[Exercise inputs]:
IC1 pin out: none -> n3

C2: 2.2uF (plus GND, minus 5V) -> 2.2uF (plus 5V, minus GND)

* * *

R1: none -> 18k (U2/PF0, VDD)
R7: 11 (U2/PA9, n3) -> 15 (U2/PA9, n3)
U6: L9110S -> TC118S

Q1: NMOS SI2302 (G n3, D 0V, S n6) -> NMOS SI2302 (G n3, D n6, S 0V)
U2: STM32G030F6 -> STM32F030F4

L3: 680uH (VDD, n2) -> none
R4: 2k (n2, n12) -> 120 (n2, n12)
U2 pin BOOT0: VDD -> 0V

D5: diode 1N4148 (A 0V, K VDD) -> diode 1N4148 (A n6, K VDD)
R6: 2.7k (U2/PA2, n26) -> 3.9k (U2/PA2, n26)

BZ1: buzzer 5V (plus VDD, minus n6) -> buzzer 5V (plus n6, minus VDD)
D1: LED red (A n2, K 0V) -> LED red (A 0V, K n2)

[Your task]: From the records above, transcribe without alteration every line from the one with "IC1 pin out: none -> n3" to the one with "C2: 2.2uF (plus", inclusive.

[Answer section]:
IC1 pin out: none -> n3

C2: 2.2uF (plus GND, minus 5V) -> 2.2uF (plus 5V, minus GND)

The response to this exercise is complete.